TASK ITEM → All lines from the one that contains "yellow cross: (60, 102) -> (56, 53), moved" to the end of the data must be retyped exactly. Pictures are not retyped.

(Extracted data entries)
++++++++++++++++++++

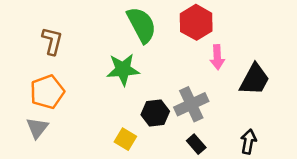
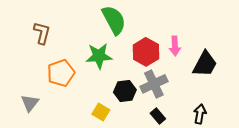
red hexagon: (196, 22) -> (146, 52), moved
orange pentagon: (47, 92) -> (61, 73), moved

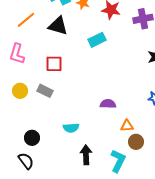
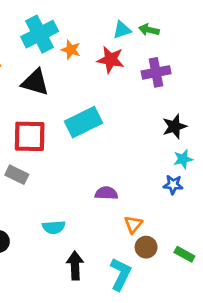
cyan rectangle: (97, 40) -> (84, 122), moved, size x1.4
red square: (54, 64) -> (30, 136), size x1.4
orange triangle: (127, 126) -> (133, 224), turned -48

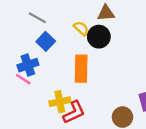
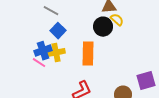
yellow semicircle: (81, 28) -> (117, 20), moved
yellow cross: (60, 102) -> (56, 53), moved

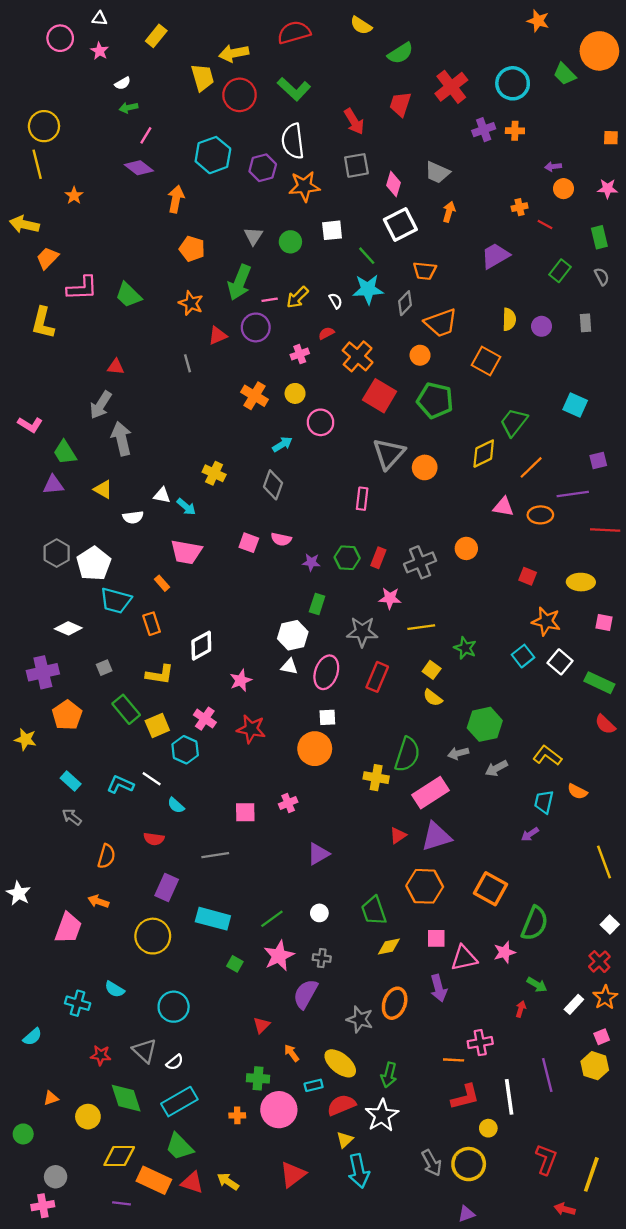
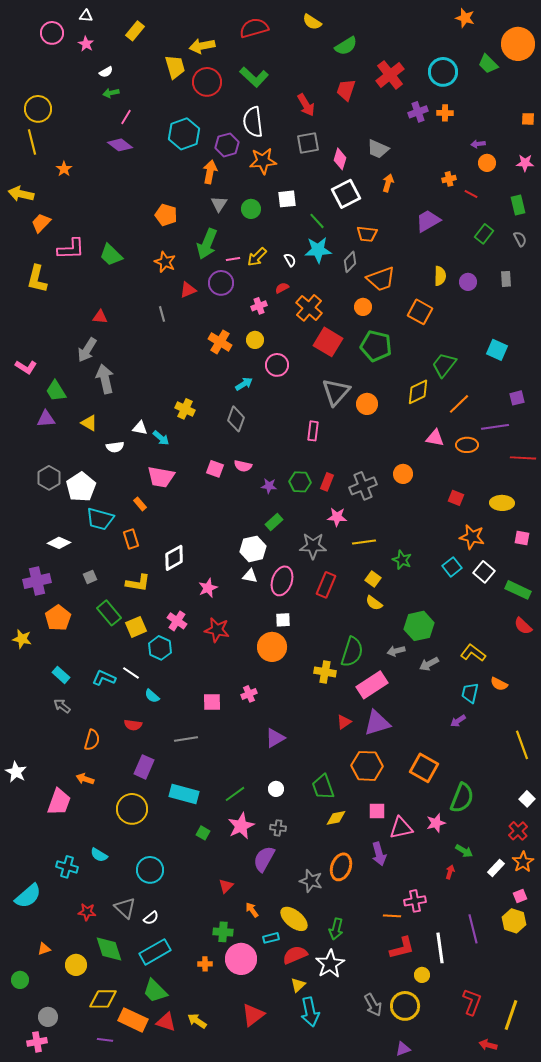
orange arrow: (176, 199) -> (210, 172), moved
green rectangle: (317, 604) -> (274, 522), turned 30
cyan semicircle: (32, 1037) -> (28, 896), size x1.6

++++++++++++++++++++

YOUR SOLUTION →
yellow cross: (60, 102) -> (56, 53), moved

orange arrow: (176, 199) -> (210, 172), moved
green rectangle: (317, 604) -> (274, 522), turned 30
cyan semicircle: (32, 1037) -> (28, 896), size x1.6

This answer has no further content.